• _ENTRIES PROVIDED_

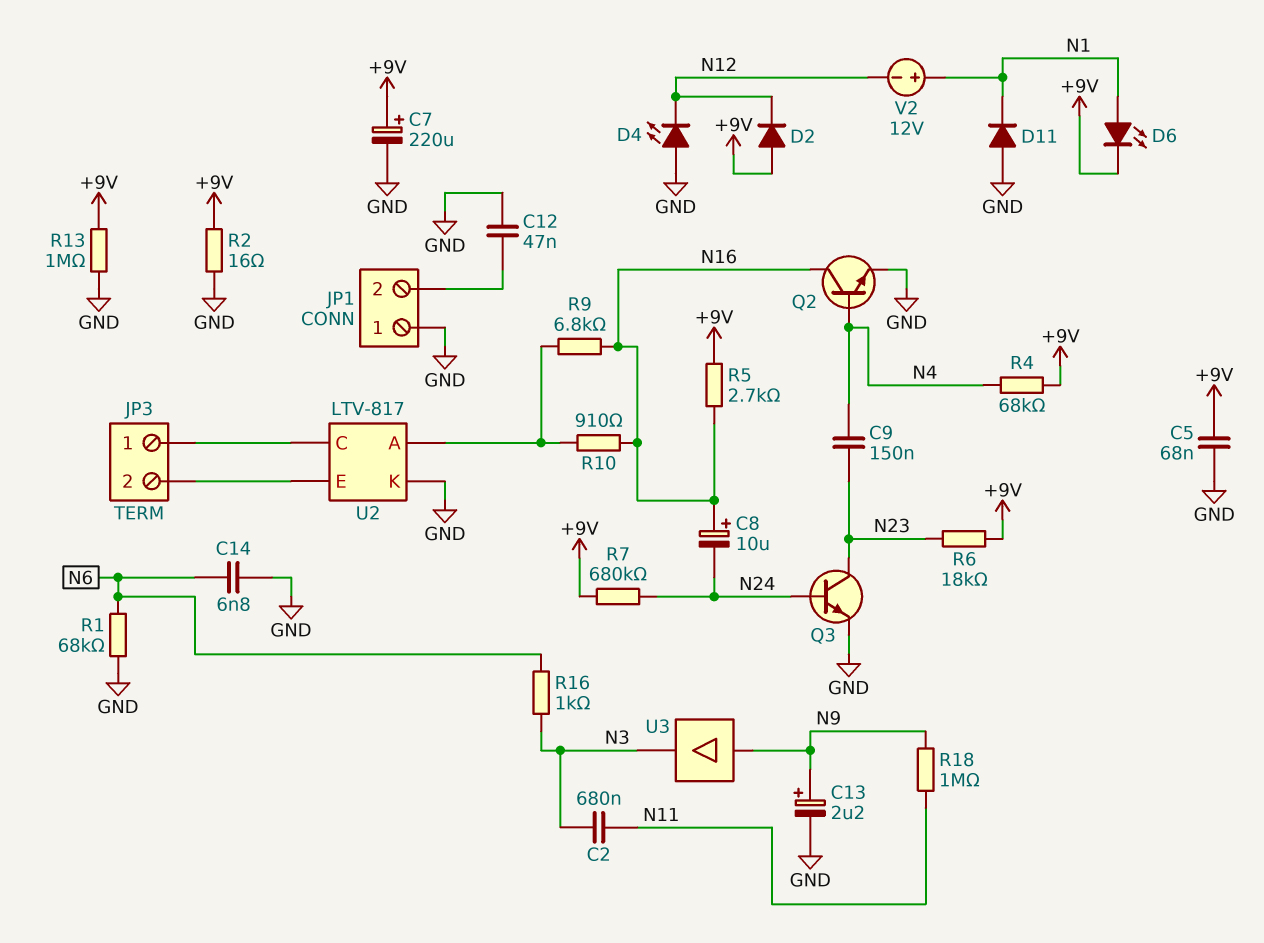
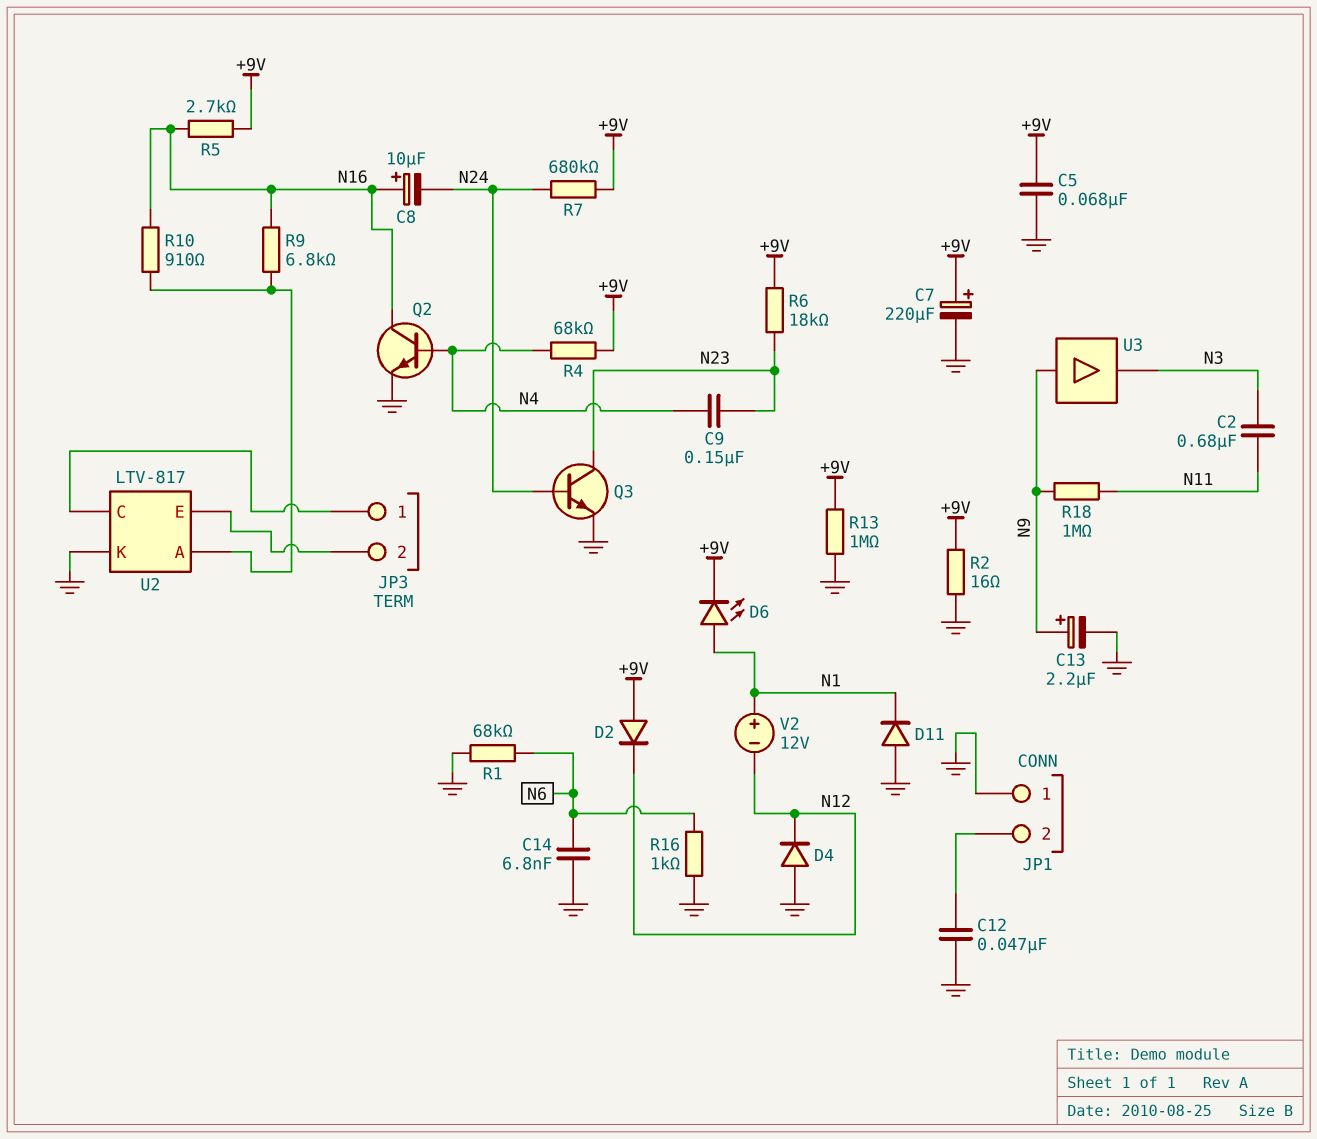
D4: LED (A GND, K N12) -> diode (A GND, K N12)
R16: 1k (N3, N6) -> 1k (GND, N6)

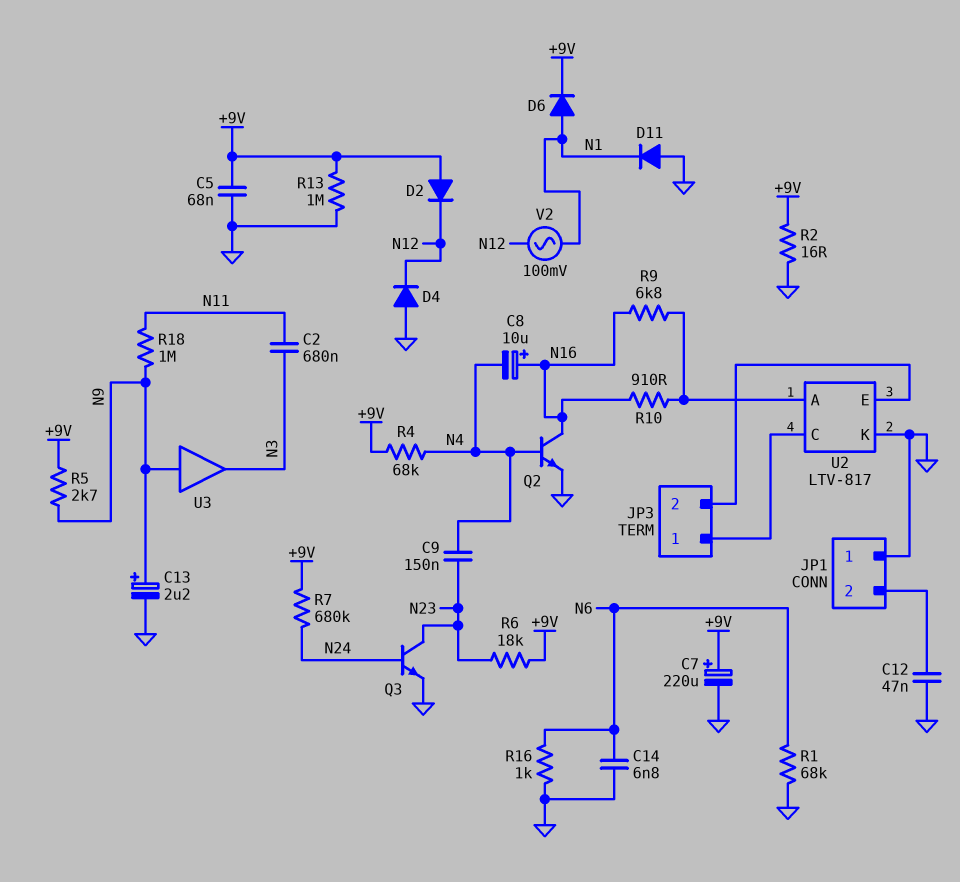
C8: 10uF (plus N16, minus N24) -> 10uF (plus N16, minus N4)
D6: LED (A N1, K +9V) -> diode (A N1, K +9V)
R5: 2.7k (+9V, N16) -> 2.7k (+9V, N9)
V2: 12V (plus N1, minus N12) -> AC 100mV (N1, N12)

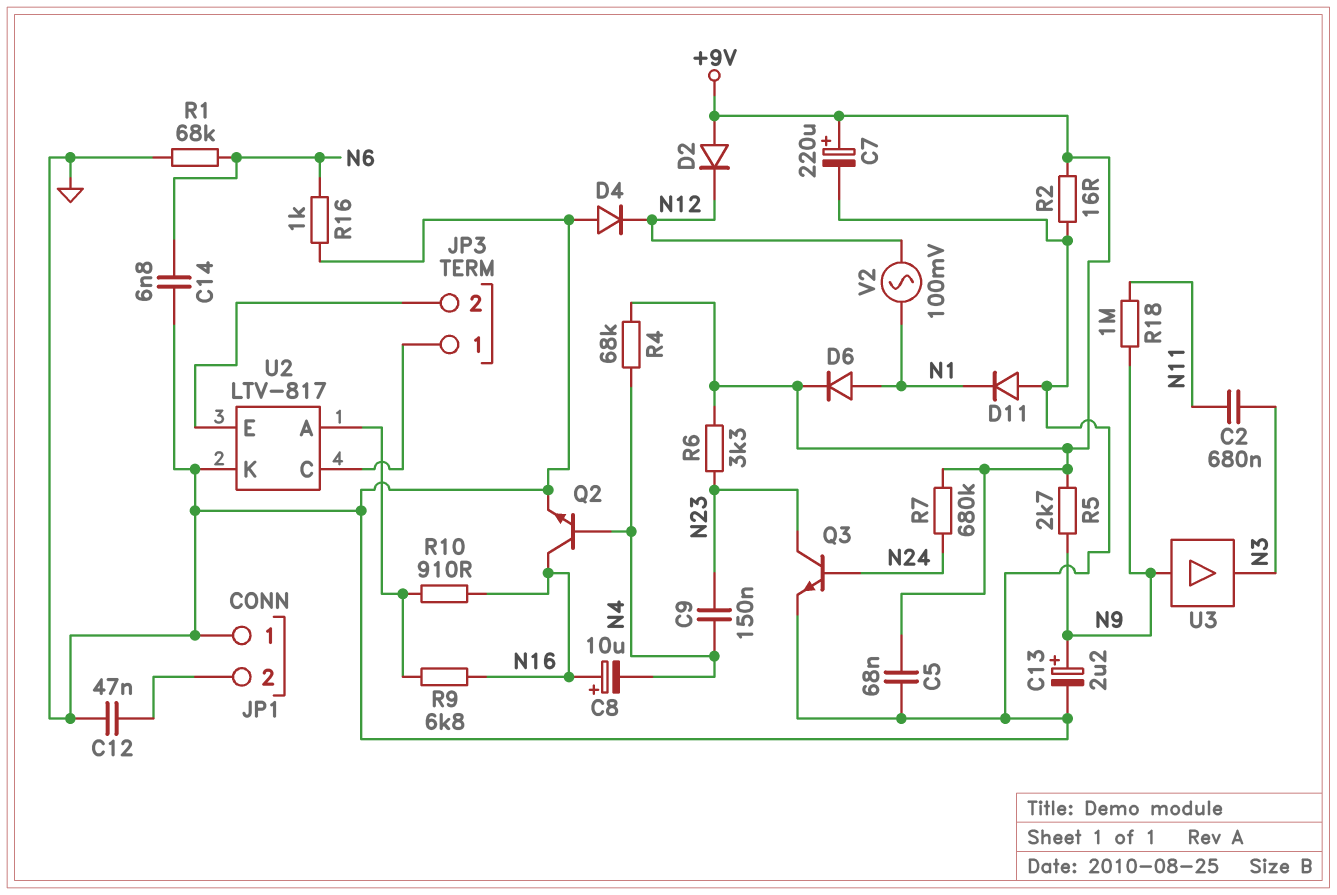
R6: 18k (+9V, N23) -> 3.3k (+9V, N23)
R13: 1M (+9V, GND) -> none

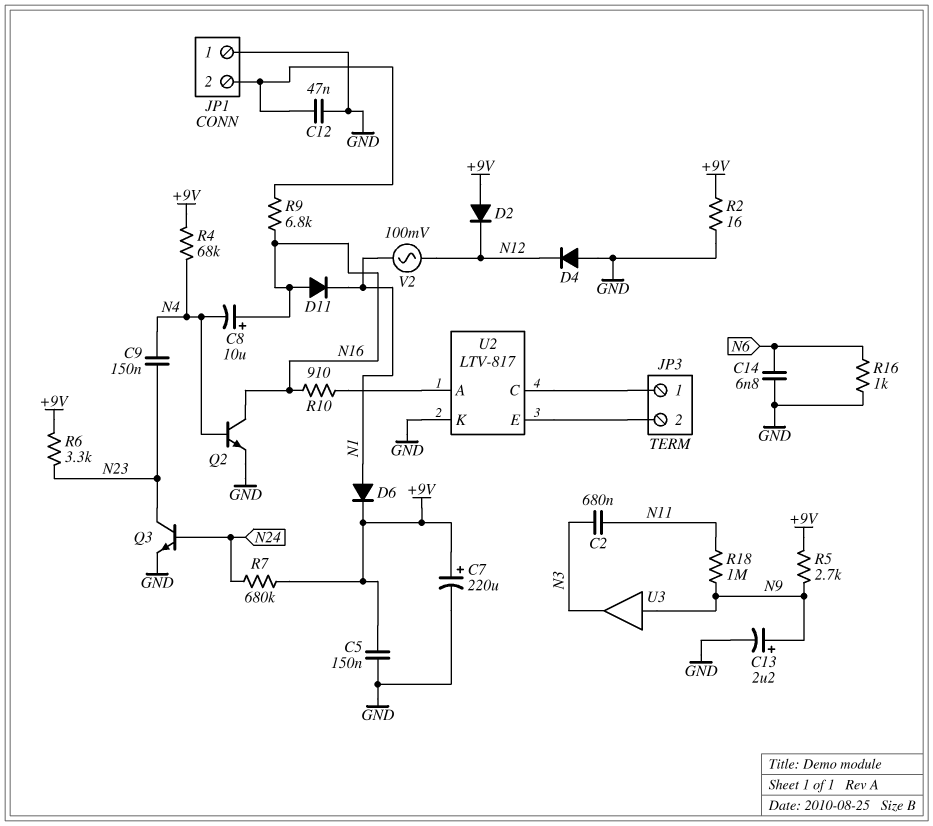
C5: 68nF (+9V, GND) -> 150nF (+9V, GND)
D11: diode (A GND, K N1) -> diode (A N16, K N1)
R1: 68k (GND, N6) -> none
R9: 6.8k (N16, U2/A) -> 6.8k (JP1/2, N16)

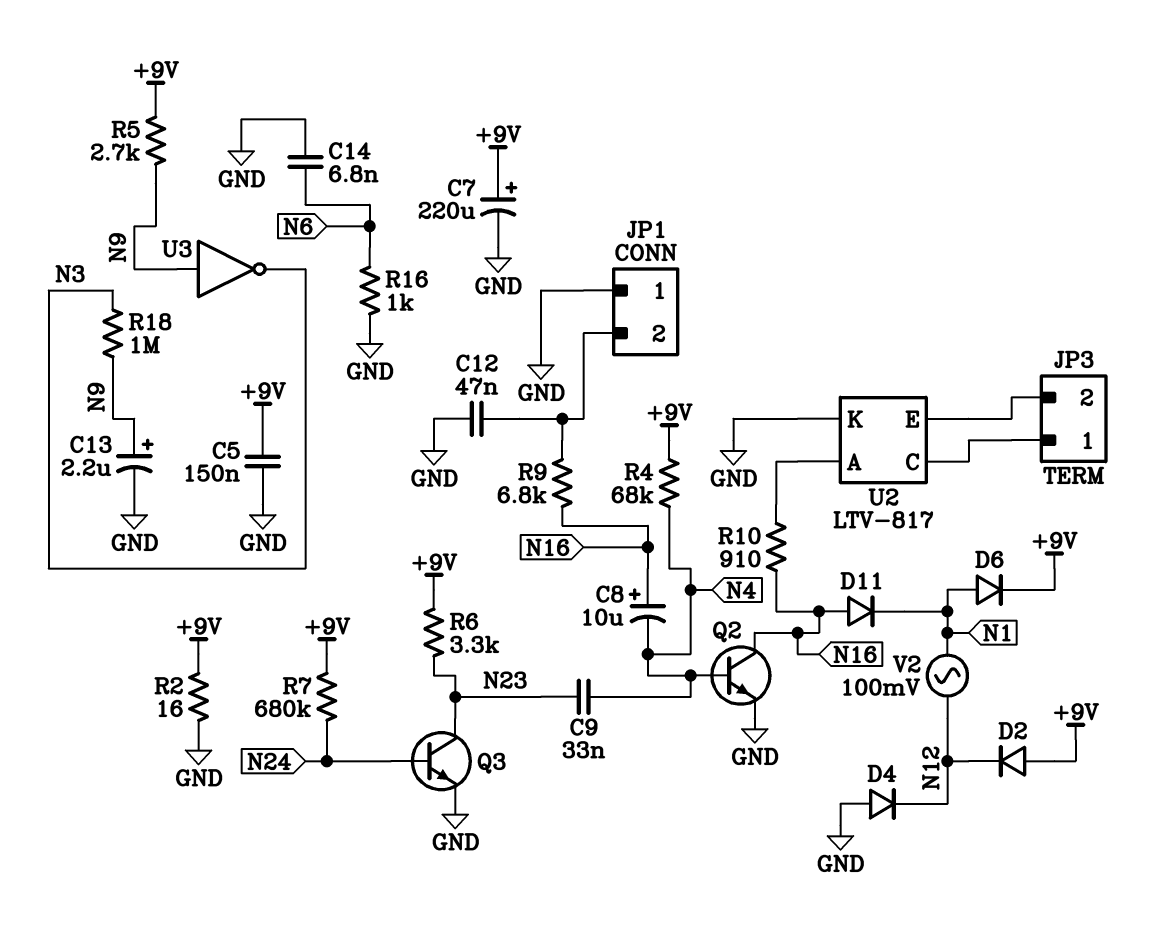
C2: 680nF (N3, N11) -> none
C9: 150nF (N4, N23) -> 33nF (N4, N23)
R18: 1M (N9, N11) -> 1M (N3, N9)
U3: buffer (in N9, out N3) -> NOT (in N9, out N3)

• _ABOUT THIS TASK_
Copy out, unchanged, the span of lines beginning with the one that includes "D11: diode (A" and running through the final line of the material above. Leave the pictures out.

• _TASK RESULT_
D11: diode (A GND, K N1) -> diode (A N16, K N1)
R1: 68k (GND, N6) -> none
R9: 6.8k (N16, U2/A) -> 6.8k (JP1/2, N16)

C2: 680nF (N3, N11) -> none
C9: 150nF (N4, N23) -> 33nF (N4, N23)
R18: 1M (N9, N11) -> 1M (N3, N9)
U3: buffer (in N9, out N3) -> NOT (in N9, out N3)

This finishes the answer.